BEGIN MATERIAL PROVIDED

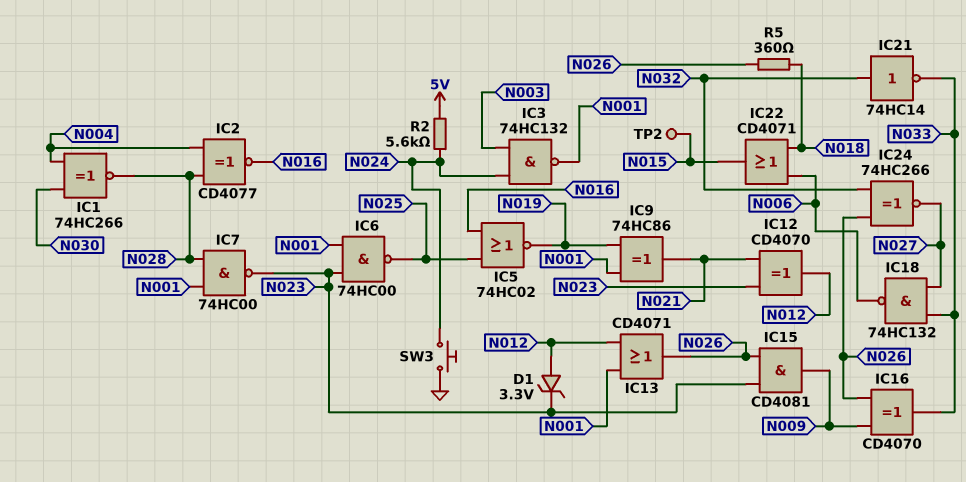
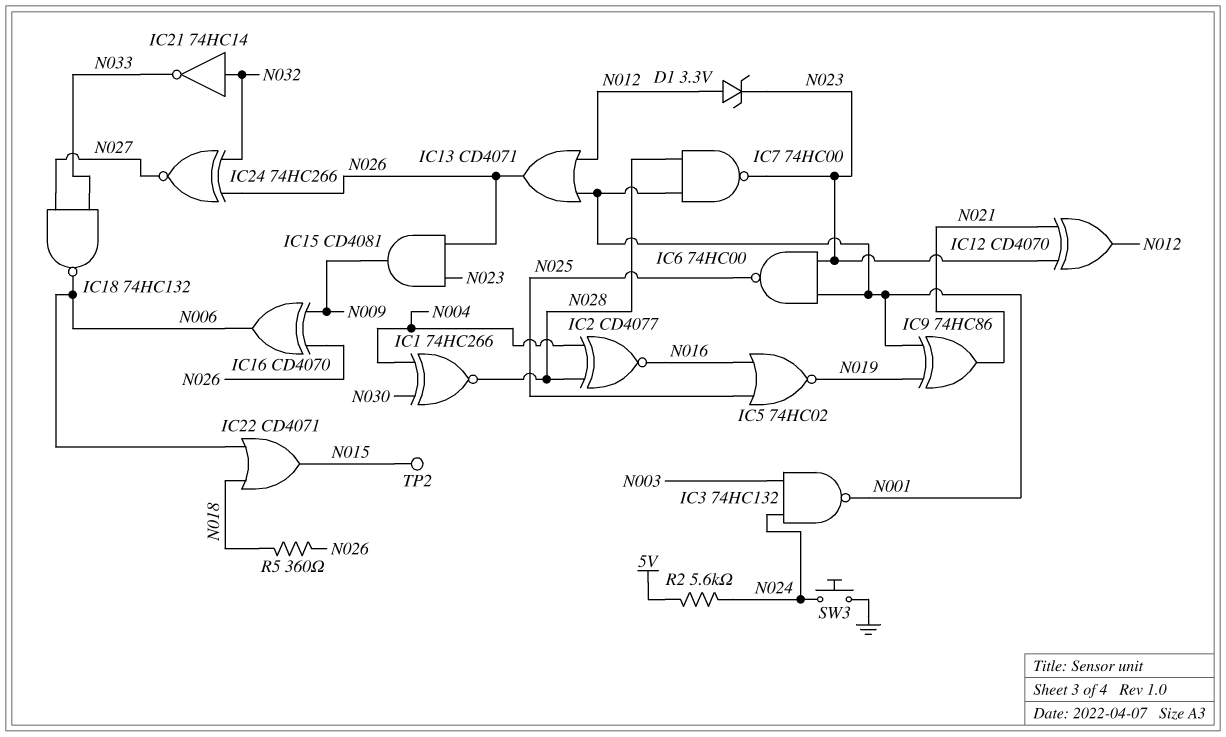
IC16: XOR CD4070 (in N009, in N026, out N033) -> XOR CD4070 (in N009, in N026, out N006)

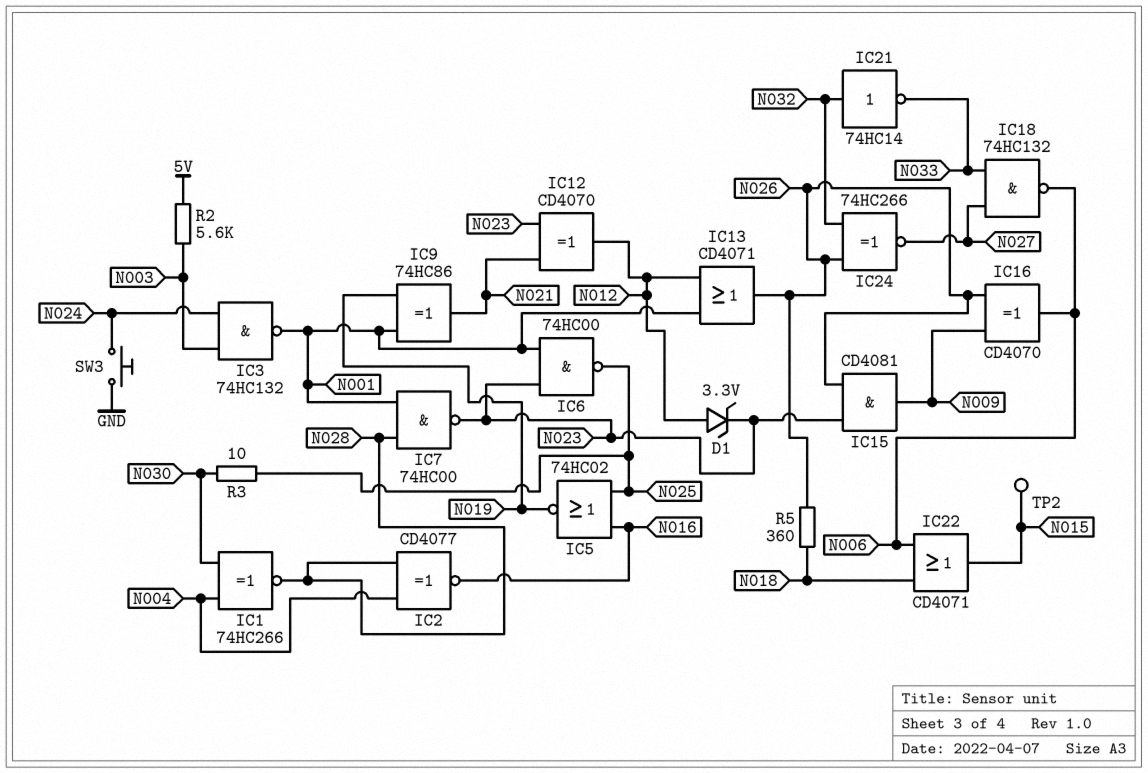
R2: 5.6k (5V, N024) -> 5.6k (5V, N003)
R3: none -> 10 (N025, N030)

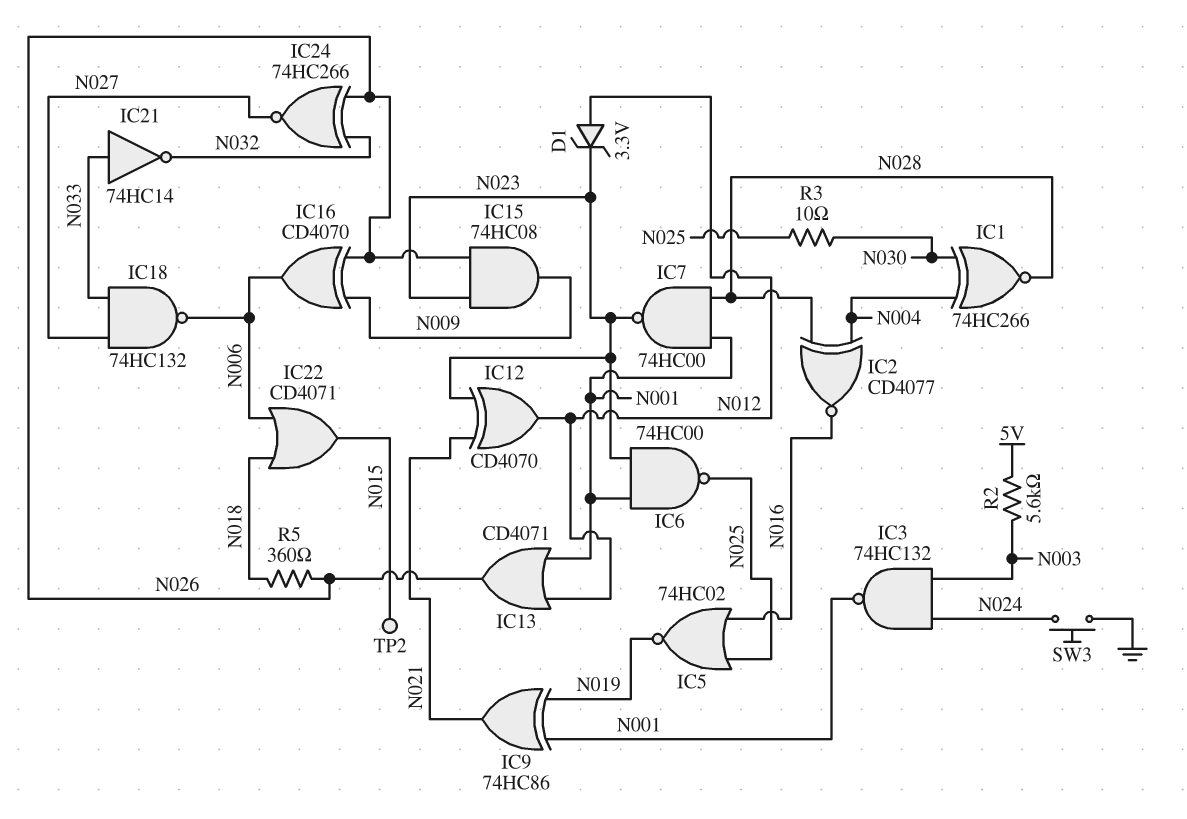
IC15: AND CD4081 (in N023, in N026, out N009) -> AND 74HC08 (in N023, in N026, out N009)
IC21: NOT 74HC14 (in N032, out N033) -> NOT 74HC14 (in N033, out N032)

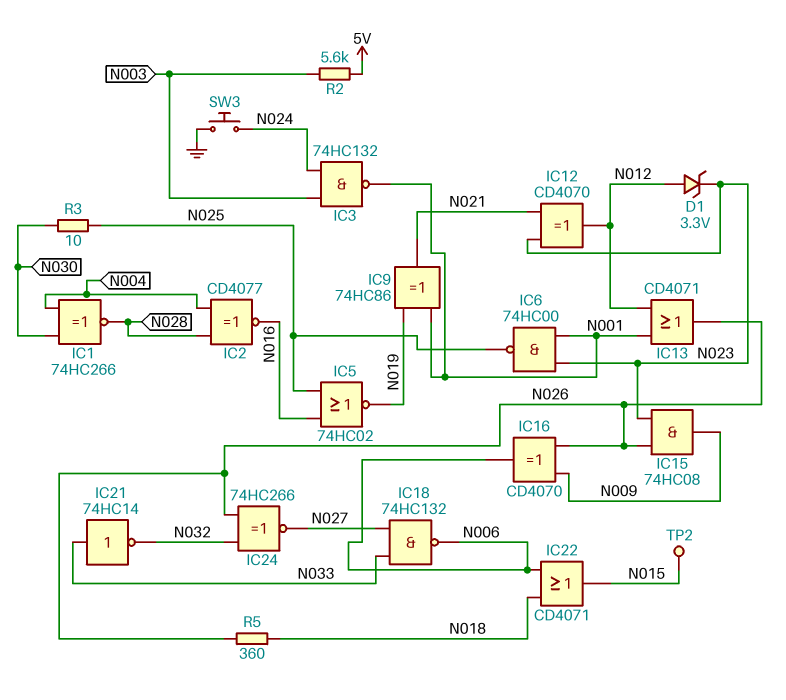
IC7: NAND 74HC00 (in N001, in N028, out N023) -> none

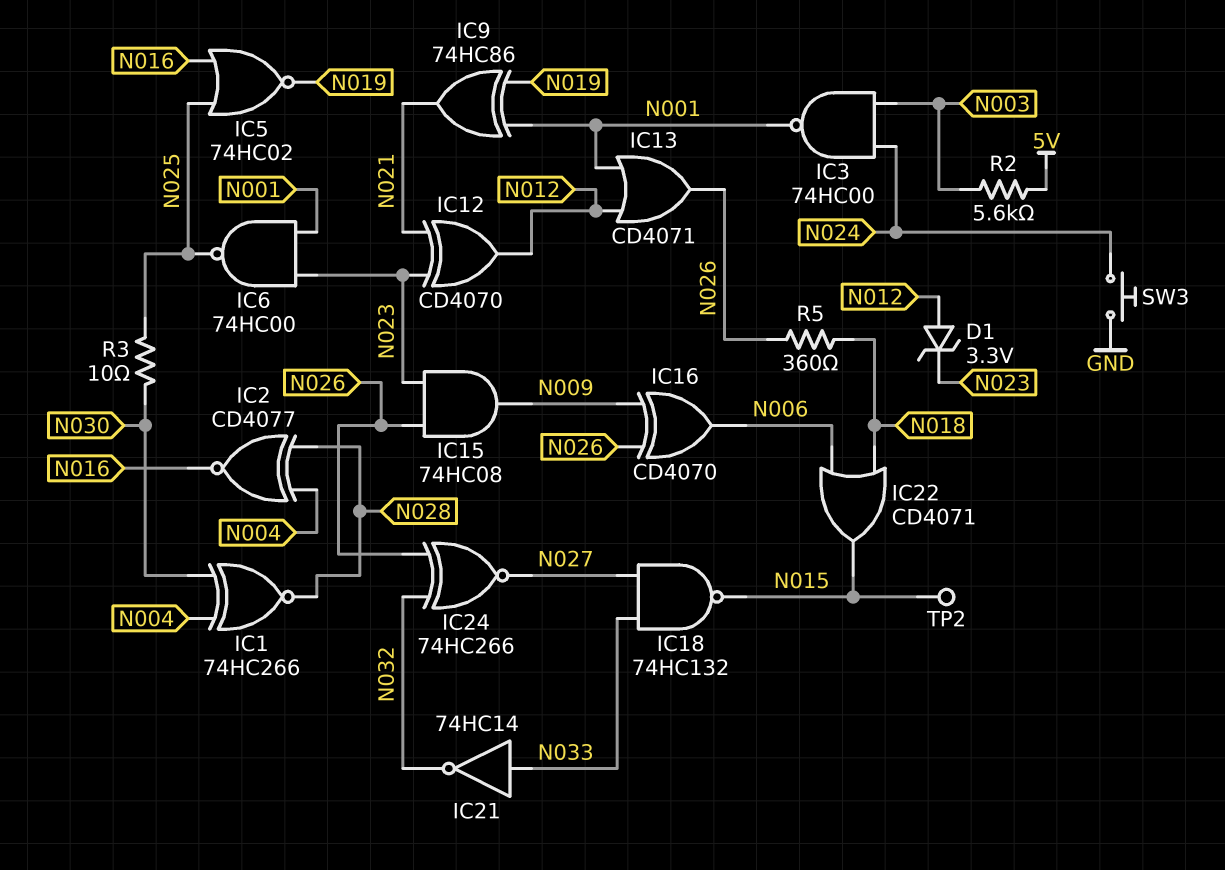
IC3: NAND 74HC132 (in N003, in N024, out N001) -> NAND 74HC00 (in N003, in N024, out N001)
IC18: NAND 74HC132 (in N027, in N033, out N006) -> NAND 74HC132 (in N027, in N033, out N015)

END MATERIAL PROVIDED

§ TASK PROMPT:
Everything above from the line containing "R3: none -> 10 (N025, N030)" down to the line containing "IC3: NAND 74HC132" is to be duplicated exactly, both lines included, and the pictures are to be omitted.

§ WRITTEN ANSWER:
R3: none -> 10 (N025, N030)

IC15: AND CD4081 (in N023, in N026, out N009) -> AND 74HC08 (in N023, in N026, out N009)
IC21: NOT 74HC14 (in N032, out N033) -> NOT 74HC14 (in N033, out N032)

IC7: NAND 74HC00 (in N001, in N028, out N023) -> none

IC3: NAND 74HC132 (in N003, in N024, out N001) -> NAND 74HC00 (in N003, in N024, out N001)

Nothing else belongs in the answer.